-------- Records supplied --------

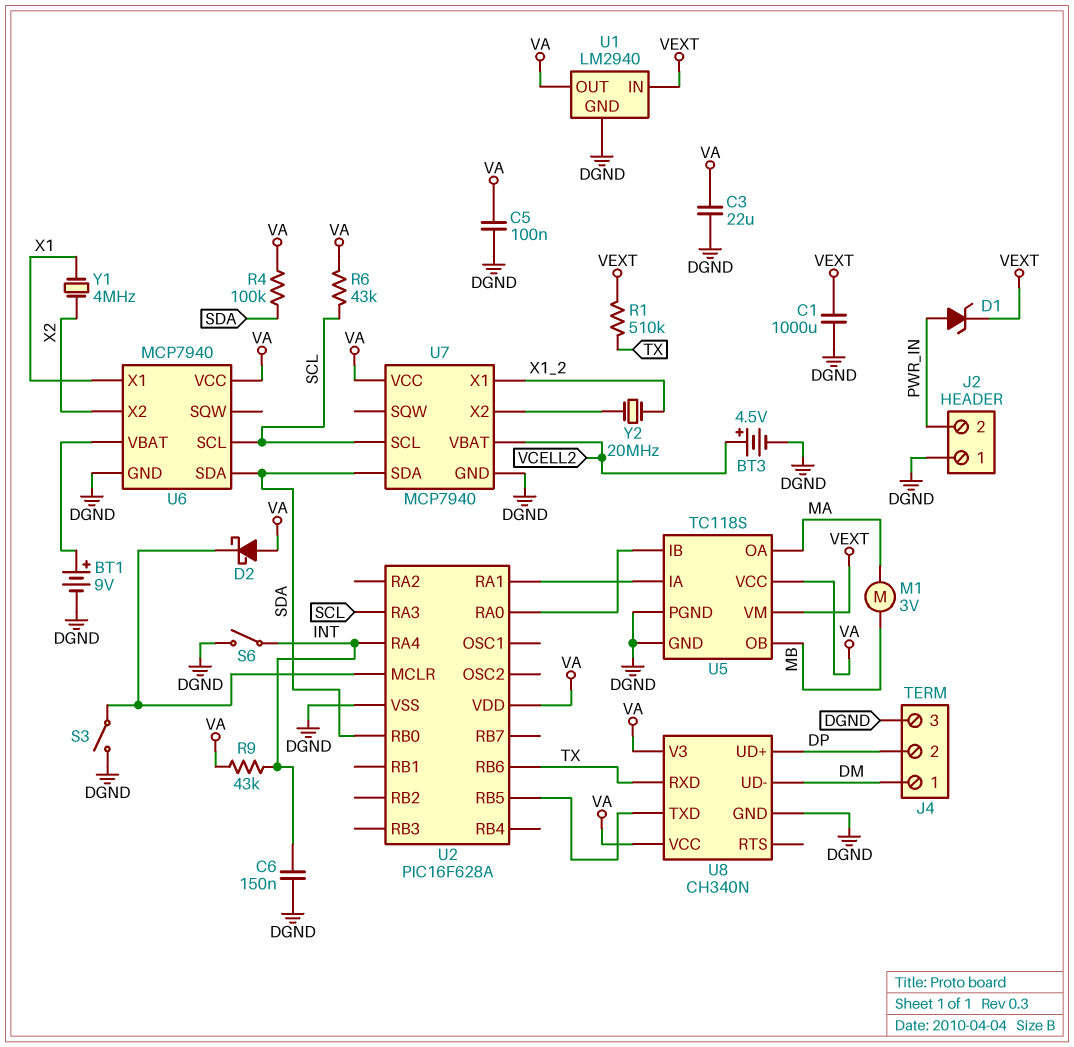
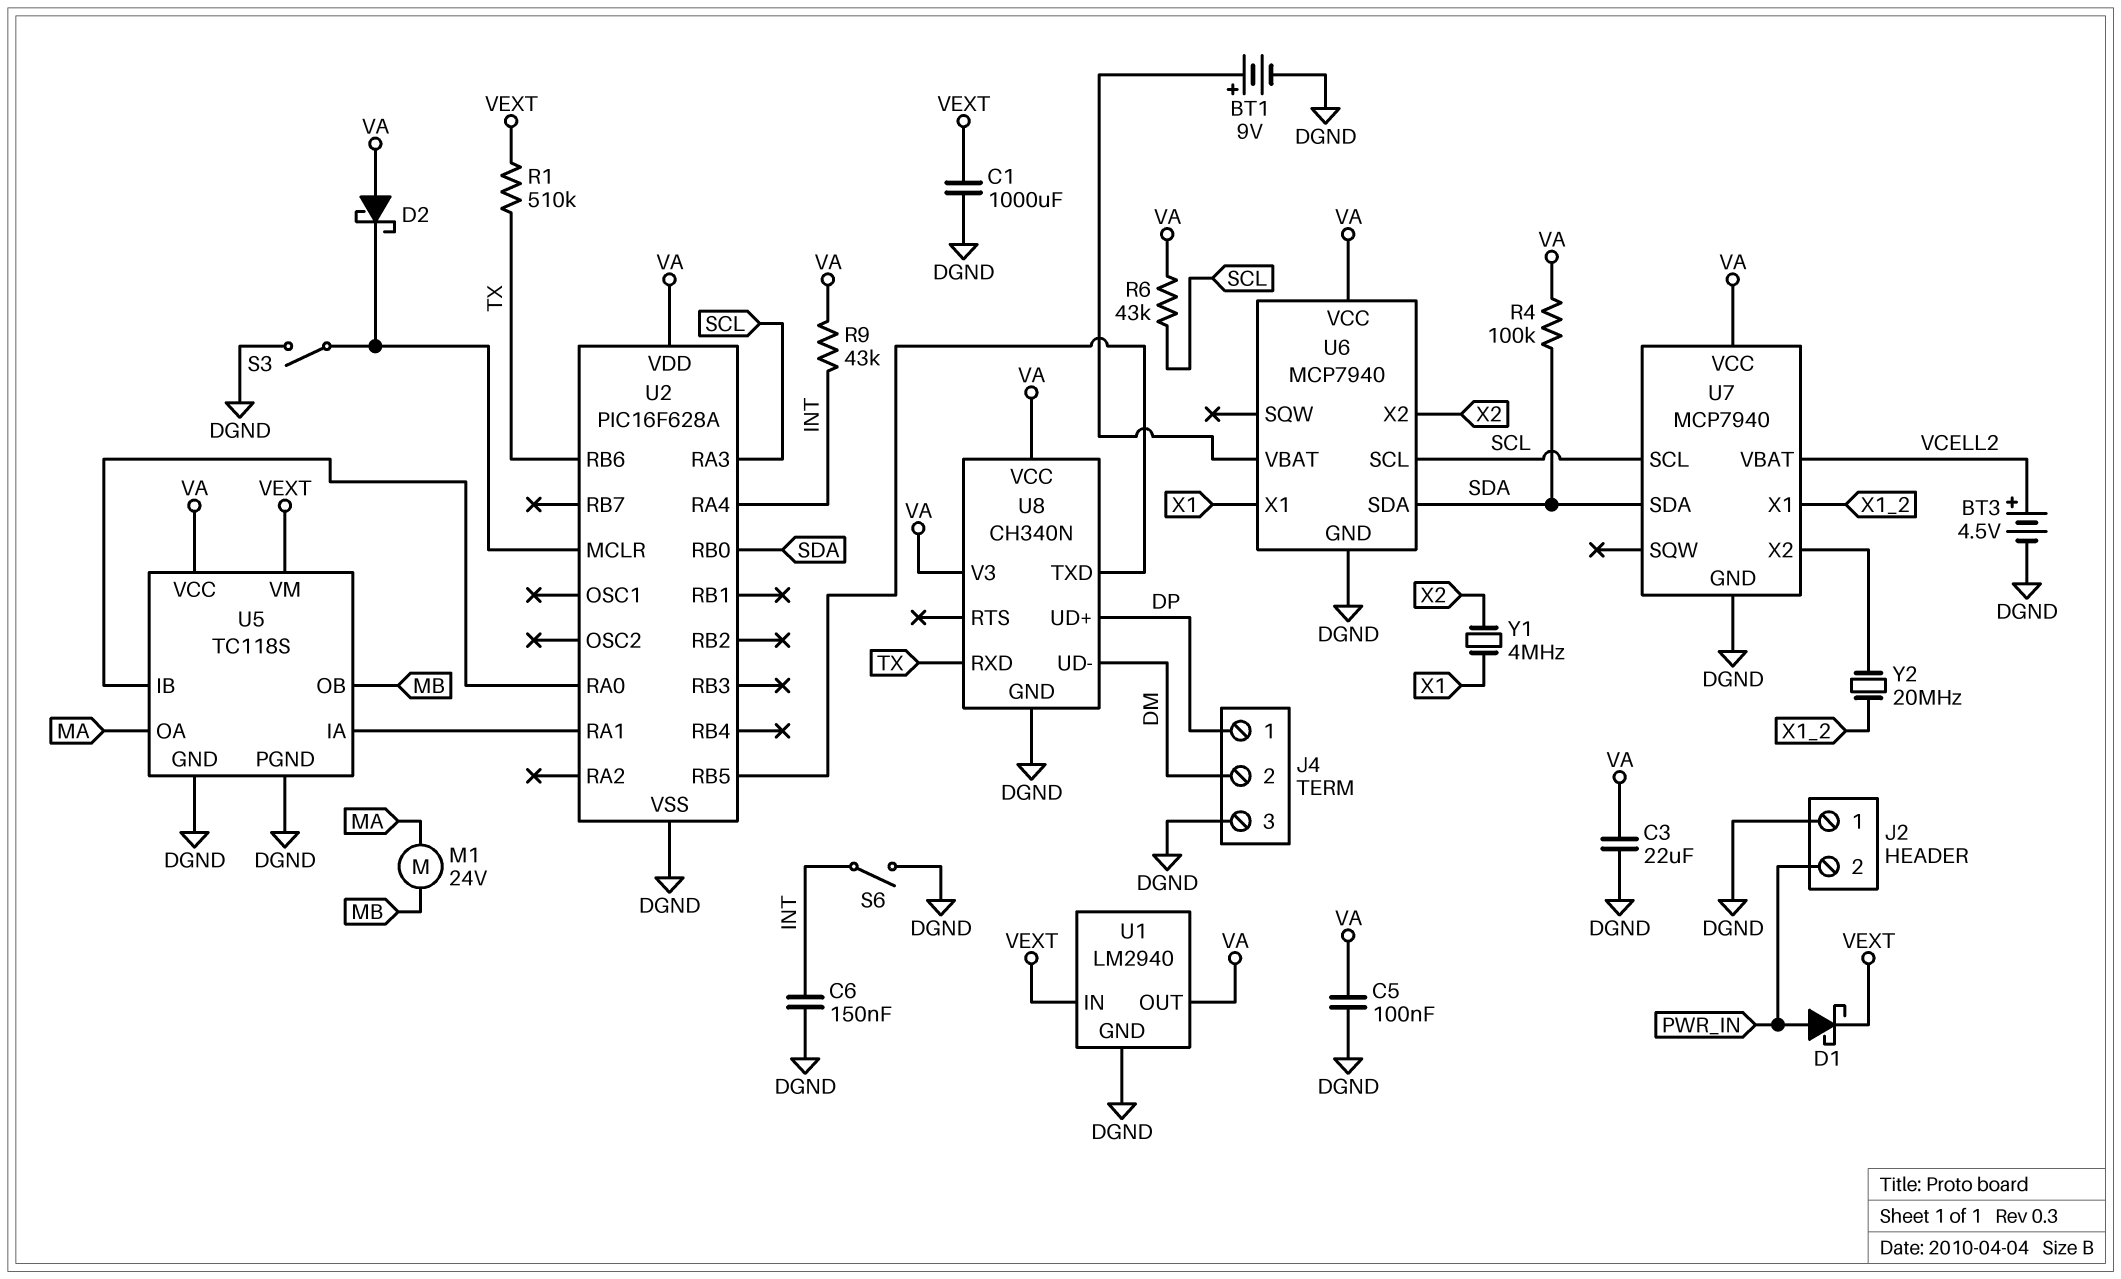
D1: zener (A PWR_IN, K VEXT) -> schottky (A PWR_IN, K VEXT)
J4 pin 1: DM -> DP
J4 pin 2: DP -> DM
M1: motor 3V (MA, MB) -> motor 24V (MA, MB)

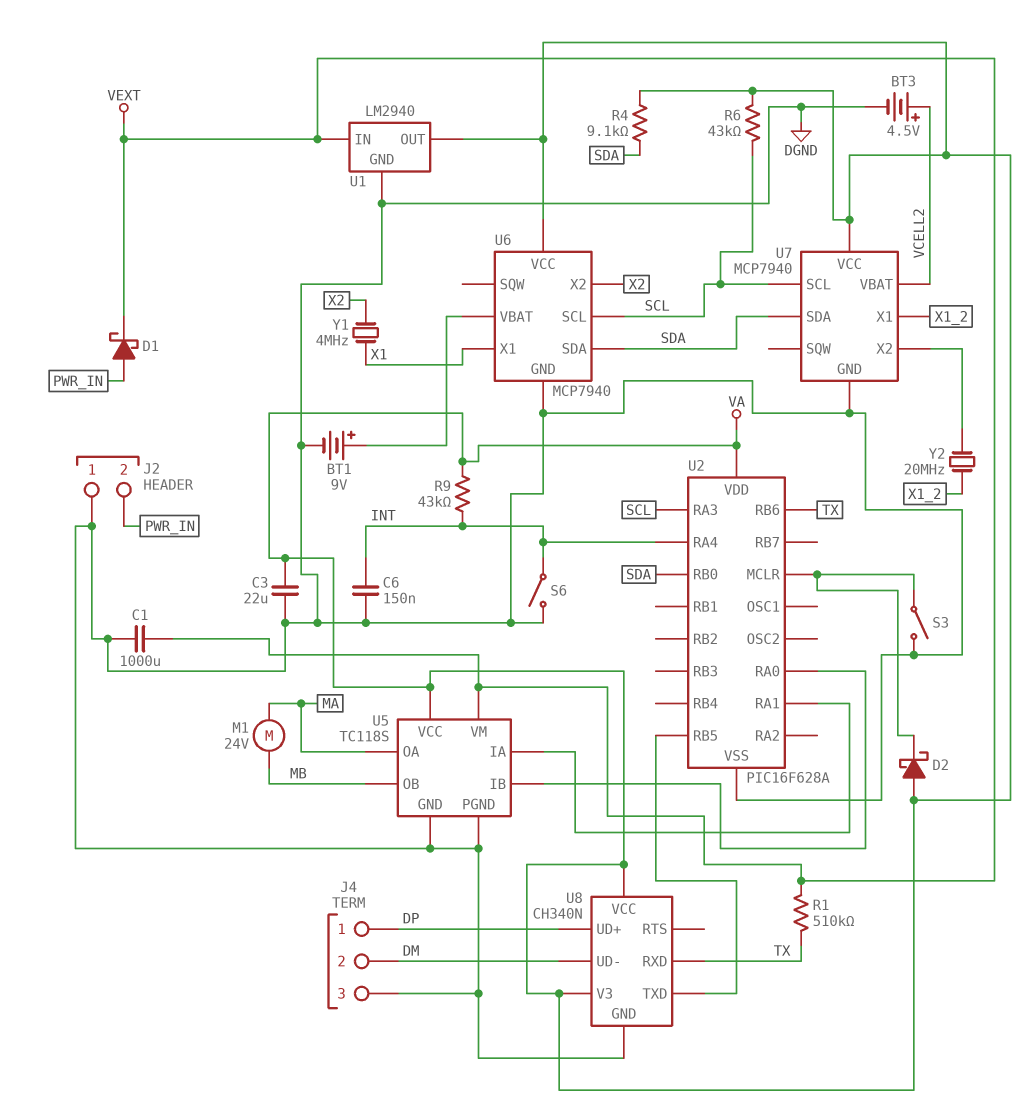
C5: 100nF (DGND, VA) -> none
R4: 100k (SDA, VA) -> 9.1k (SDA, VA)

--------

**How to complete this task**
An exact copy of every entry above is needed, with the pictures left out.

**Expected output**
D1: zener (A PWR_IN, K VEXT) -> schottky (A PWR_IN, K VEXT)
J4 pin 1: DM -> DP
J4 pin 2: DP -> DM
M1: motor 3V (MA, MB) -> motor 24V (MA, MB)

C5: 100nF (DGND, VA) -> none
R4: 100k (SDA, VA) -> 9.1k (SDA, VA)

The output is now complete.